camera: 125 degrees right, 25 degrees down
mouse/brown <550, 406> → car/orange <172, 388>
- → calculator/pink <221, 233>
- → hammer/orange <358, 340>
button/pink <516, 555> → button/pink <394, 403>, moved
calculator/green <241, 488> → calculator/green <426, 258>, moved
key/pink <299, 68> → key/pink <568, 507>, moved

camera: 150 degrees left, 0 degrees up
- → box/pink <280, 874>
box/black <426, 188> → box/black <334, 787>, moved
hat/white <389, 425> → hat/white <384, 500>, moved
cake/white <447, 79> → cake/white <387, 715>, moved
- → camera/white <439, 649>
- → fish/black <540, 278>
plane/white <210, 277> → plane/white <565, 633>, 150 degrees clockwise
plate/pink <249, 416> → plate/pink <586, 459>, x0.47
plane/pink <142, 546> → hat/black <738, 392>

------------------------------------

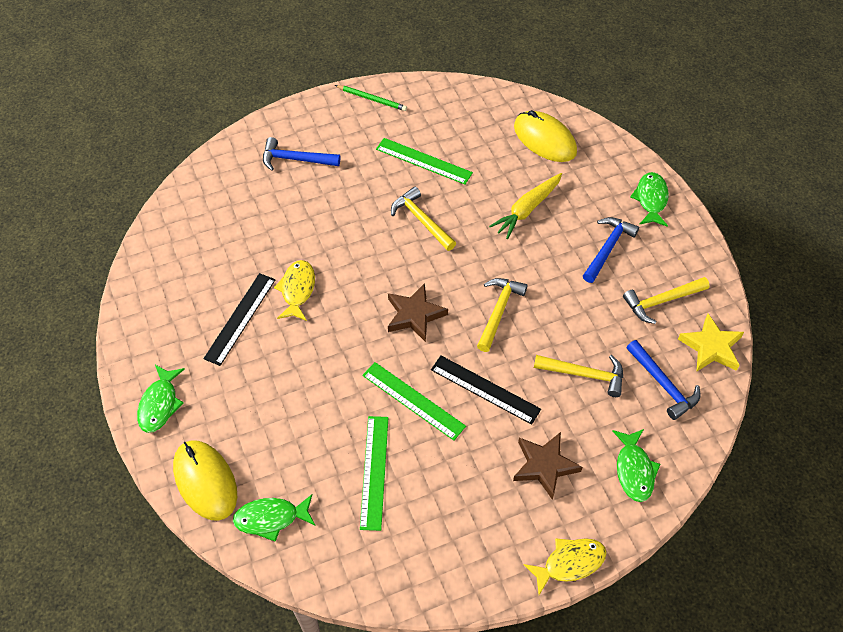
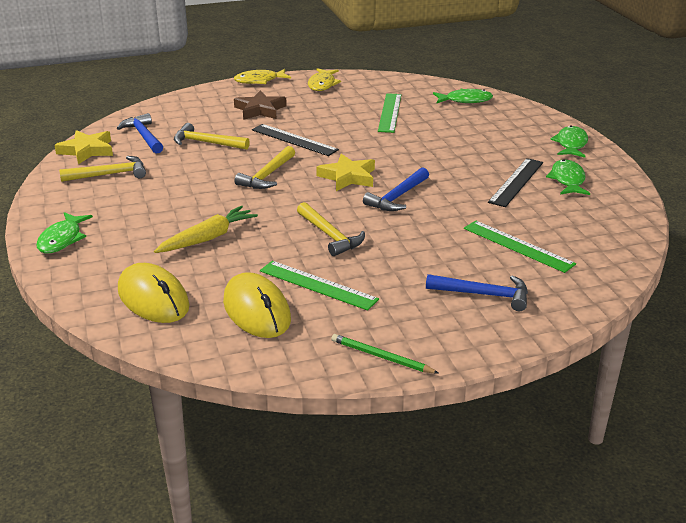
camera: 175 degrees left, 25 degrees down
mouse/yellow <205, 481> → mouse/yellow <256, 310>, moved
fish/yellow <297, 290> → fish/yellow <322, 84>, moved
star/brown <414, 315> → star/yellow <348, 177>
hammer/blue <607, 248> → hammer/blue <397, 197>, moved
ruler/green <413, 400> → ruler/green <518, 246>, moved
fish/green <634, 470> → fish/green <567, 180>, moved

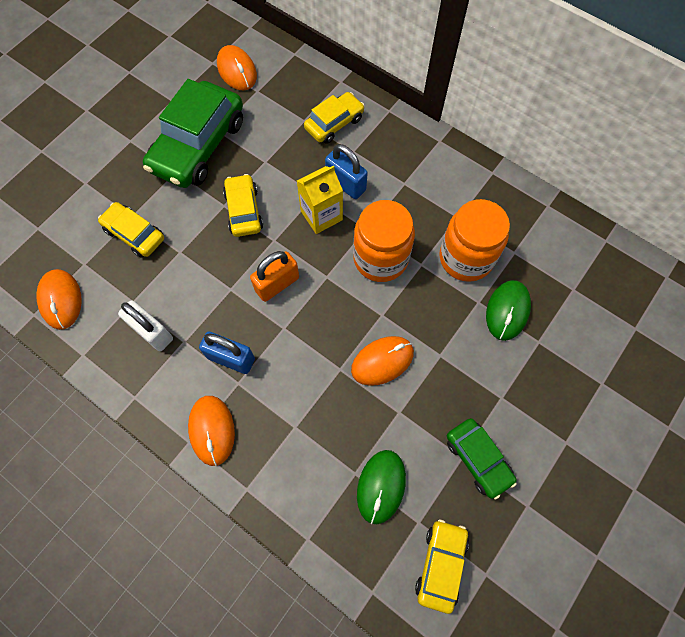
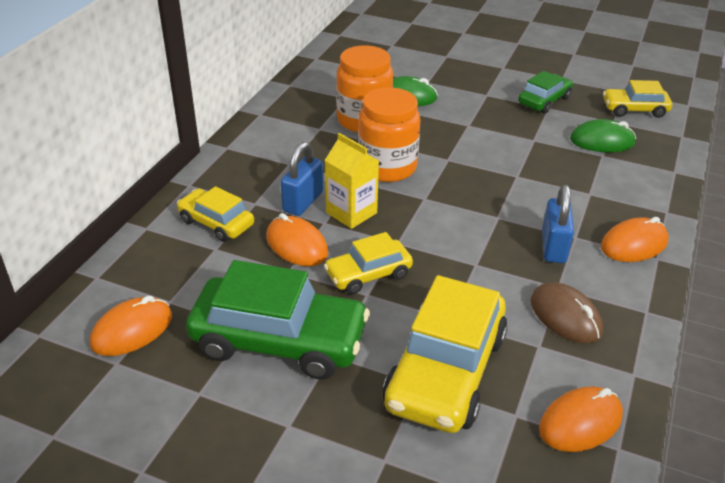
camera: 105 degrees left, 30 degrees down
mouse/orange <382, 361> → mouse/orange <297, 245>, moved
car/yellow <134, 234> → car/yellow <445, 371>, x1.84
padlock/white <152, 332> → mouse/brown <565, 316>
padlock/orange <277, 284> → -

------------------------------------

Go through the material above and return each line that holds the word "calculator".

• Response to the exercise:
- → calculator/pink <221, 233>
calculator/green <241, 488> → calculator/green <426, 258>, moved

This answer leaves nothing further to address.